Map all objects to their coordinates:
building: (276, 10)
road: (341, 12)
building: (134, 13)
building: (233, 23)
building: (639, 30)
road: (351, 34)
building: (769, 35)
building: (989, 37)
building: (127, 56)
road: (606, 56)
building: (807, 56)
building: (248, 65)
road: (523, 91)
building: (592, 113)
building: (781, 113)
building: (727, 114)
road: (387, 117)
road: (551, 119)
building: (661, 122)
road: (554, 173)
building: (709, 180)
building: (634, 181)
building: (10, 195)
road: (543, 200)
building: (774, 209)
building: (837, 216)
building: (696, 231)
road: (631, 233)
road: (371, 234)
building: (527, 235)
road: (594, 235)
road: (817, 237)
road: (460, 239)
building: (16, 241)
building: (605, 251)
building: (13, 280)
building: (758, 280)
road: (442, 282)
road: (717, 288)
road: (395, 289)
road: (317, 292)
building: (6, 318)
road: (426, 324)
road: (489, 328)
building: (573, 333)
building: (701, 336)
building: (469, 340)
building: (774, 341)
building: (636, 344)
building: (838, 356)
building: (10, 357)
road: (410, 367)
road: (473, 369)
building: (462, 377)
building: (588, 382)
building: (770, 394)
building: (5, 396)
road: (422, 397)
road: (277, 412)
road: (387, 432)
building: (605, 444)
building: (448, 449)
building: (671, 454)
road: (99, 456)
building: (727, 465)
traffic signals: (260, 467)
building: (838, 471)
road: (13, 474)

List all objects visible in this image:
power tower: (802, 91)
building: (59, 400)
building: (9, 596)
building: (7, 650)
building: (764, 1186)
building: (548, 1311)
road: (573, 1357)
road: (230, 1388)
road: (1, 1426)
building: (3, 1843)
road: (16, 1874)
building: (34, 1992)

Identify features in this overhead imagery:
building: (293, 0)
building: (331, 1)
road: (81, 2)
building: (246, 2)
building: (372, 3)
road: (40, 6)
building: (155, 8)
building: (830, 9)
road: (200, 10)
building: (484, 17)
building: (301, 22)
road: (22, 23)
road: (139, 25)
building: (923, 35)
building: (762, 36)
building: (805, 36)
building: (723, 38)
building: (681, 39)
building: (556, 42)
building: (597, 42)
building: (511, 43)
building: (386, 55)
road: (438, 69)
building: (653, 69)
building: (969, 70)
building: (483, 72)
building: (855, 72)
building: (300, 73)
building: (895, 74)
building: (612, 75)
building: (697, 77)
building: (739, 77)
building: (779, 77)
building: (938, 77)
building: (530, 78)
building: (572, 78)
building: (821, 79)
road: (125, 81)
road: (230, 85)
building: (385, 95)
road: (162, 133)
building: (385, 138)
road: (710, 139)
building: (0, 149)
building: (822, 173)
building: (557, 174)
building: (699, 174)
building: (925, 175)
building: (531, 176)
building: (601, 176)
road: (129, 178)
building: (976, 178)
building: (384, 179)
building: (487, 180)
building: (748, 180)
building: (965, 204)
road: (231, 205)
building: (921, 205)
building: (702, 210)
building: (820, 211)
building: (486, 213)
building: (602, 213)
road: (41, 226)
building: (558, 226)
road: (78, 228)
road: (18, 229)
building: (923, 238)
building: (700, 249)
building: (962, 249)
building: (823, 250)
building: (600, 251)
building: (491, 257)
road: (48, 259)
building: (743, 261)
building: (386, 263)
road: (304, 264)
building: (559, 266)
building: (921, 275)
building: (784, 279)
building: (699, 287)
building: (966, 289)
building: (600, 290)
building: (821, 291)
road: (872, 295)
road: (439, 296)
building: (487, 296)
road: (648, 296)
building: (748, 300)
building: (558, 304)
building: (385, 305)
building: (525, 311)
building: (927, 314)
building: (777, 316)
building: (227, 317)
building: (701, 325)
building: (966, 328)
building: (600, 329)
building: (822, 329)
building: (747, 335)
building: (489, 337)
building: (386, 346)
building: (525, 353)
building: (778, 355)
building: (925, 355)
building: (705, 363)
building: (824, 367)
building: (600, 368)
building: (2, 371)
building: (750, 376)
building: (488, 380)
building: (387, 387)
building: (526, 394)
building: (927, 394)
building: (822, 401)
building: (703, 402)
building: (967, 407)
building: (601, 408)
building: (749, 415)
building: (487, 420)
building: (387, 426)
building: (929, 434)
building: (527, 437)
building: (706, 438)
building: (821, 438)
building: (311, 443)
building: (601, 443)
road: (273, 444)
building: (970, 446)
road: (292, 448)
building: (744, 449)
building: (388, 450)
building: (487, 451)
————————
> _YOUR GOAL_:
Your answer should consist of the material above, written out word for word.

> _SOLVED EXERCISE_:
Map all objects to their coordinates:
building: (276, 10)
road: (341, 12)
building: (134, 13)
building: (233, 23)
building: (639, 30)
road: (351, 34)
building: (769, 35)
building: (989, 37)
building: (127, 56)
road: (606, 56)
building: (807, 56)
building: (248, 65)
road: (523, 91)
building: (592, 113)
building: (781, 113)
building: (727, 114)
road: (387, 117)
road: (551, 119)
building: (661, 122)
road: (554, 173)
building: (709, 180)
building: (634, 181)
building: (10, 195)
road: (543, 200)
building: (774, 209)
building: (837, 216)
building: (696, 231)
road: (631, 233)
road: (371, 234)
building: (527, 235)
road: (594, 235)
road: (817, 237)
road: (460, 239)
building: (16, 241)
building: (605, 251)
building: (13, 280)
building: (758, 280)
road: (442, 282)
road: (717, 288)
road: (395, 289)
road: (317, 292)
building: (6, 318)
road: (426, 324)
road: (489, 328)
building: (573, 333)
building: (701, 336)
building: (469, 340)
building: (774, 341)
building: (636, 344)
building: (838, 356)
building: (10, 357)
road: (410, 367)
road: (473, 369)
building: (462, 377)
building: (588, 382)
building: (770, 394)
building: (5, 396)
road: (422, 397)
road: (277, 412)
road: (387, 432)
building: (605, 444)
building: (448, 449)
building: (671, 454)
road: (99, 456)
building: (727, 465)
traffic signals: (260, 467)
building: (838, 471)
road: (13, 474)

List all objects visible in this image:
power tower: (802, 91)
building: (59, 400)
building: (9, 596)
building: (7, 650)
building: (764, 1186)
building: (548, 1311)
road: (573, 1357)
road: (230, 1388)
road: (1, 1426)
building: (3, 1843)
road: (16, 1874)
building: (34, 1992)

Identify features in this overhead imagery:
building: (293, 0)
building: (331, 1)
road: (81, 2)
building: (246, 2)
building: (372, 3)
road: (40, 6)
building: (155, 8)
building: (830, 9)
road: (200, 10)
building: (484, 17)
building: (301, 22)
road: (22, 23)
road: (139, 25)
building: (923, 35)
building: (762, 36)
building: (805, 36)
building: (723, 38)
building: (681, 39)
building: (556, 42)
building: (597, 42)
building: (511, 43)
building: (386, 55)
road: (438, 69)
building: (653, 69)
building: (969, 70)
building: (483, 72)
building: (855, 72)
building: (300, 73)
building: (895, 74)
building: (612, 75)
building: (697, 77)
building: (739, 77)
building: (779, 77)
building: (938, 77)
building: (530, 78)
building: (572, 78)
building: (821, 79)
road: (125, 81)
road: (230, 85)
building: (385, 95)
road: (162, 133)
building: (385, 138)
road: (710, 139)
building: (0, 149)
building: (822, 173)
building: (557, 174)
building: (699, 174)
building: (925, 175)
building: (531, 176)
building: (601, 176)
road: (129, 178)
building: (976, 178)
building: (384, 179)
building: (487, 180)
building: (748, 180)
building: (965, 204)
road: (231, 205)
building: (921, 205)
building: (702, 210)
building: (820, 211)
building: (486, 213)
building: (602, 213)
road: (41, 226)
building: (558, 226)
road: (78, 228)
road: (18, 229)
building: (923, 238)
building: (700, 249)
building: (962, 249)
building: (823, 250)
building: (600, 251)
building: (491, 257)
road: (48, 259)
building: (743, 261)
building: (386, 263)
road: (304, 264)
building: (559, 266)
building: (921, 275)
building: (784, 279)
building: (699, 287)
building: (966, 289)
building: (600, 290)
building: (821, 291)
road: (872, 295)
road: (439, 296)
building: (487, 296)
road: (648, 296)
building: (748, 300)
building: (558, 304)
building: (385, 305)
building: (525, 311)
building: (927, 314)
building: (777, 316)
building: (227, 317)
building: (701, 325)
building: (966, 328)
building: (600, 329)
building: (822, 329)
building: (747, 335)
building: (489, 337)
building: (386, 346)
building: (525, 353)
building: (778, 355)
building: (925, 355)
building: (705, 363)
building: (824, 367)
building: (600, 368)
building: (2, 371)
building: (750, 376)
building: (488, 380)
building: (387, 387)
building: (526, 394)
building: (927, 394)
building: (822, 401)
building: (703, 402)
building: (967, 407)
building: (601, 408)
building: (749, 415)
building: (487, 420)
building: (387, 426)
building: (929, 434)
building: (527, 437)
building: (706, 438)
building: (821, 438)
building: (311, 443)
building: (601, 443)
road: (273, 444)
building: (970, 446)
road: (292, 448)
building: (744, 449)
building: (388, 450)
building: (487, 451)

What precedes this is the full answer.